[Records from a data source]
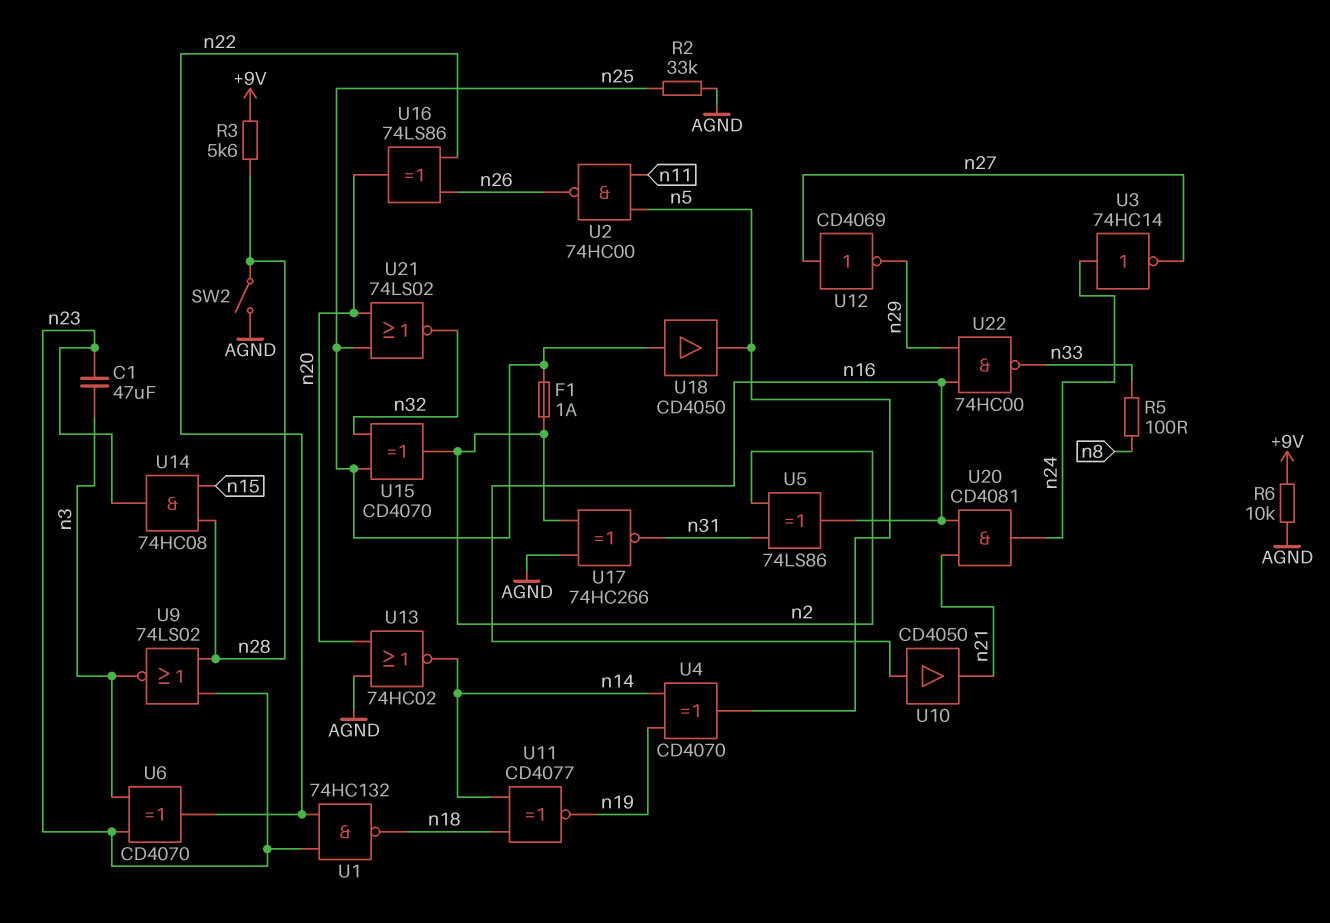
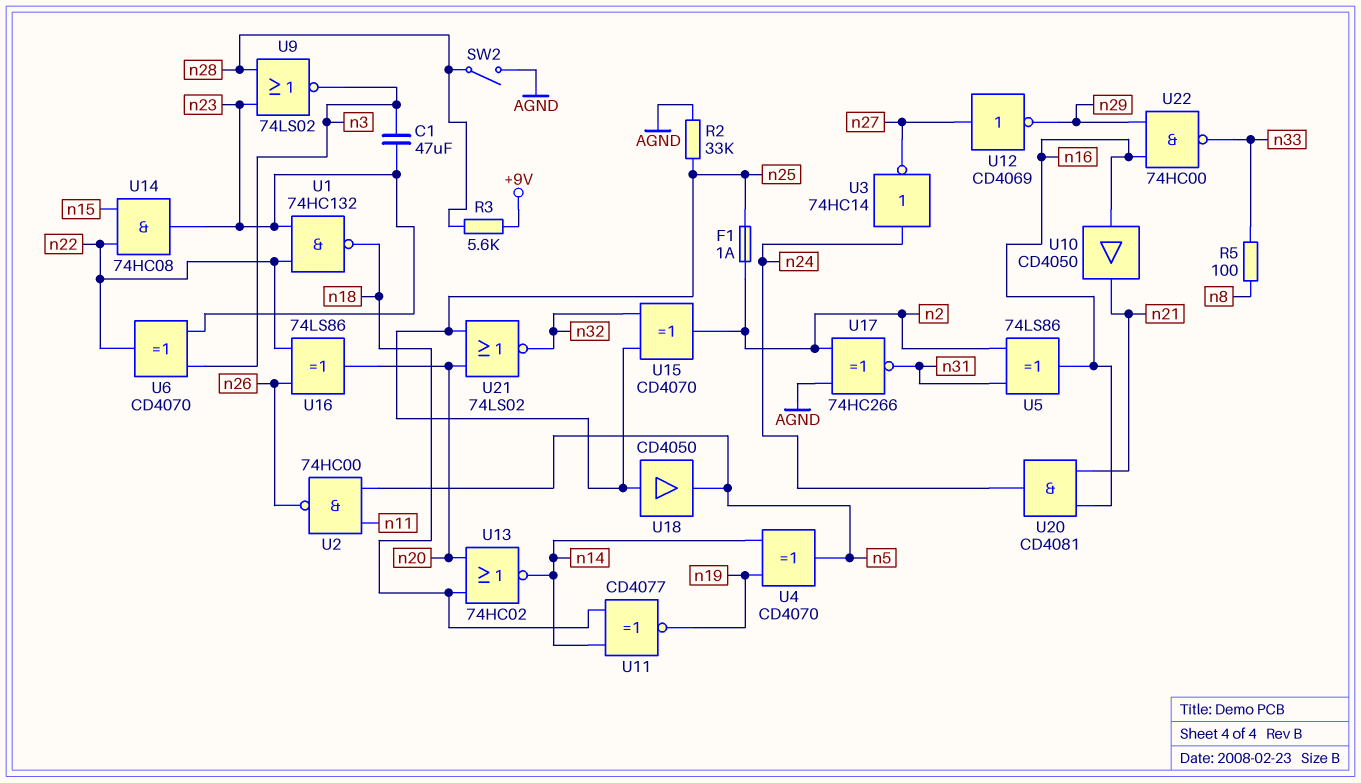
R6: 10k (+9V, AGND) -> none
U13: NOR 74HC02 (in AGND, in n20, out n14) -> NOR 74HC02 (in n18, in n20, out n14)
U14: AND 74HC08 (in n15, in n28, out n23) -> AND 74HC08 (in n15, in n22, out n23)

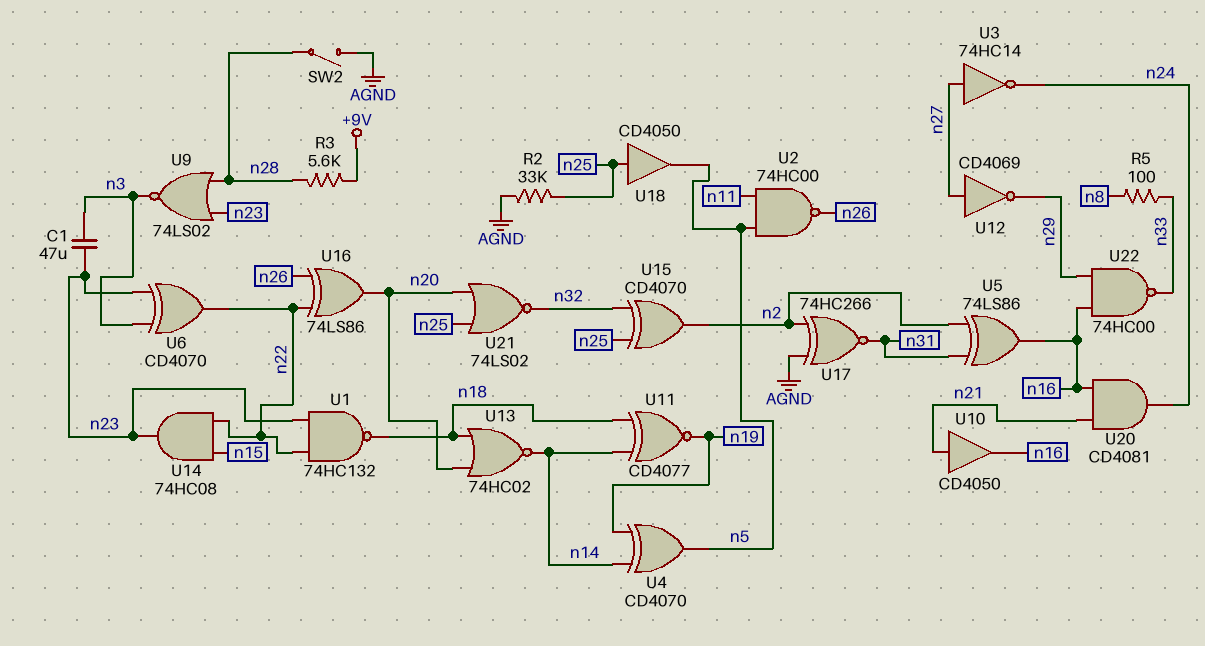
F1: 1A (n2, n25) -> none
U3: NOT 74HC14 (in n24, out n27) -> NOT 74HC14 (in n27, out n24)
U10: buffer CD4050 (in n16, out n21) -> buffer CD4050 (in n21, out n16)

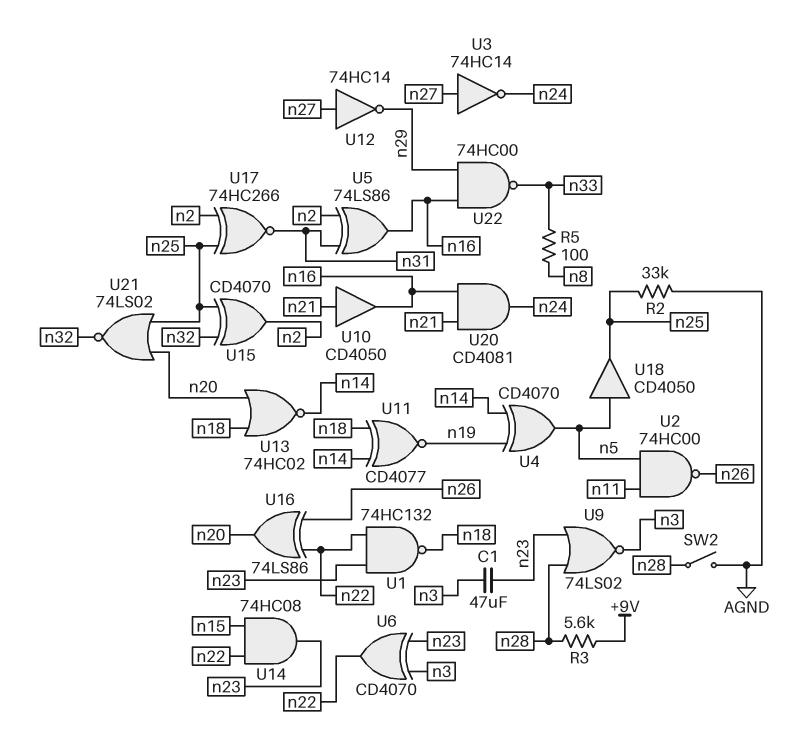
U12: NOT CD4069 (in n27, out n29) -> NOT 74HC14 (in n27, out n29)
U17: XNOR 74HC266 (in AGND, in n2, out n31) -> XNOR 74HC266 (in n2, in n25, out n31)
U18: buffer CD4050 (in n25, out n5) -> buffer CD4050 (in n5, out n25)

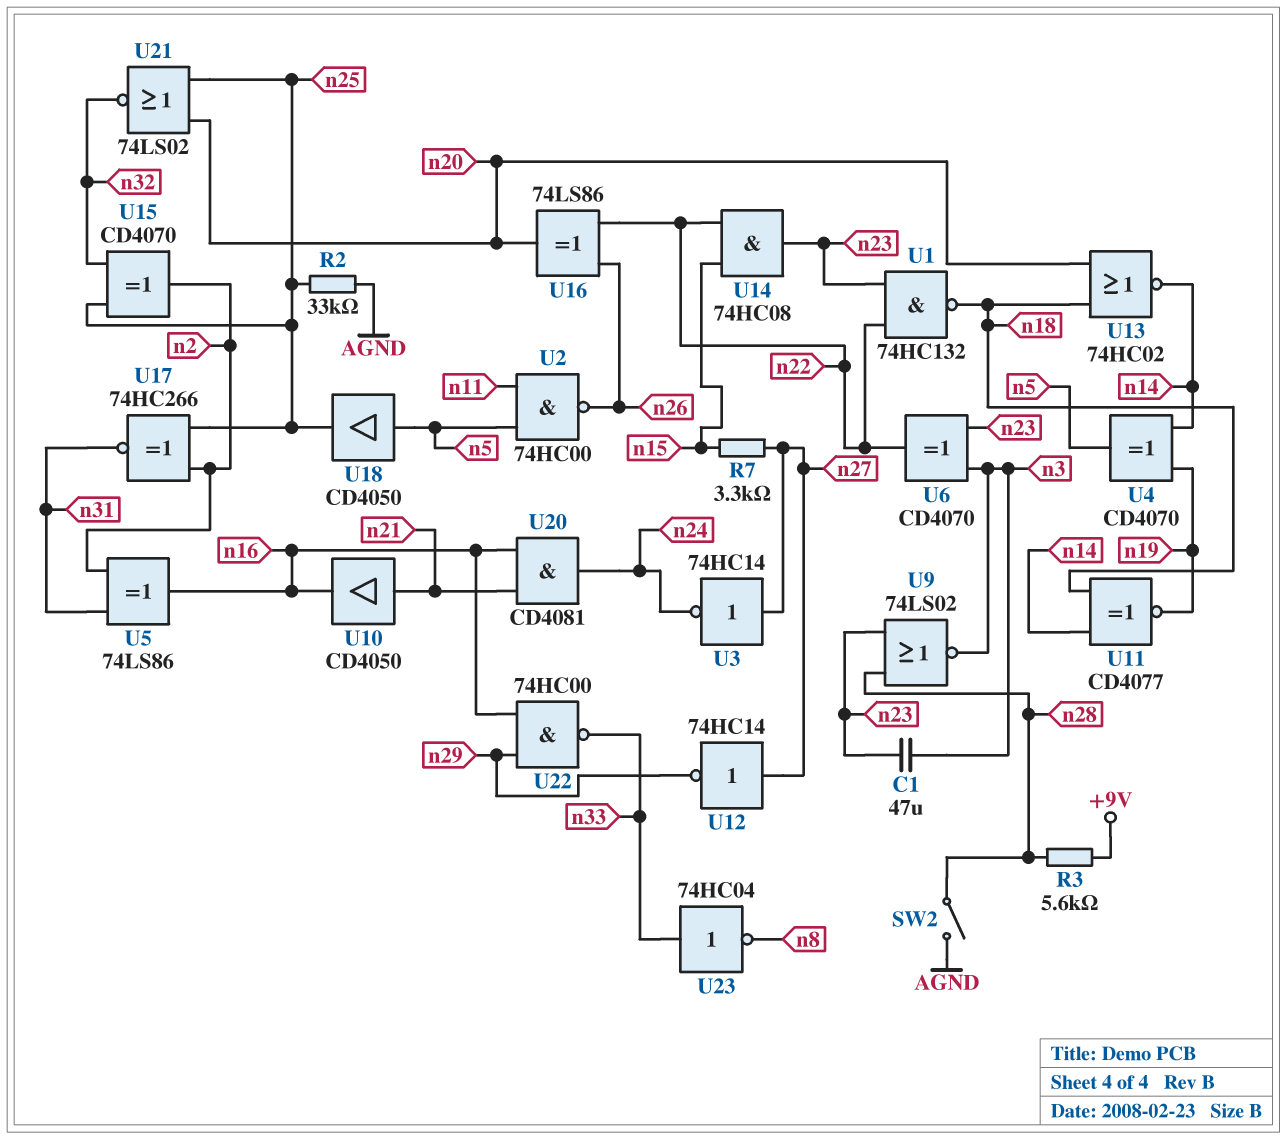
R5: 100 (n8, n33) -> none
R7: none -> 3.3k (n15, n27)
U23: none -> NOT 74HC04 (in n33, out n8)

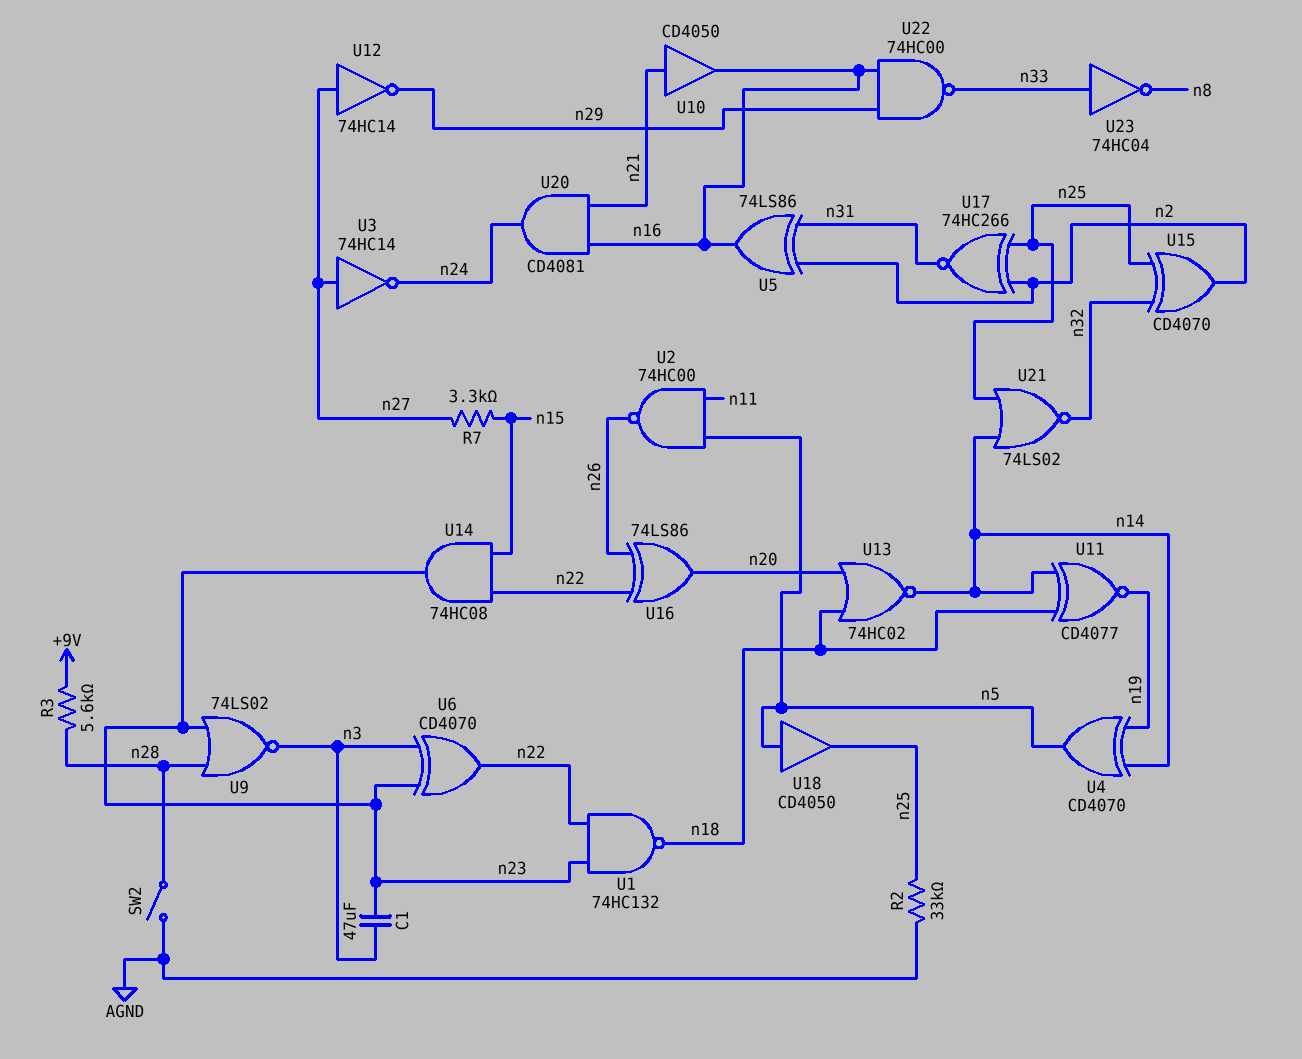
U21: NOR 74LS02 (in n20, in n25, out n32) -> NOR 74LS02 (in n14, in n25, out n32)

• [To do]: Produce an exact copy of the lines from the line containing "R7: none -> 3.3k (n15, n27)" through the last line of the records, with no pictures and no other text.

• [Reply]:
R7: none -> 3.3k (n15, n27)
U23: none -> NOT 74HC04 (in n33, out n8)

U21: NOR 74LS02 (in n20, in n25, out n32) -> NOR 74LS02 (in n14, in n25, out n32)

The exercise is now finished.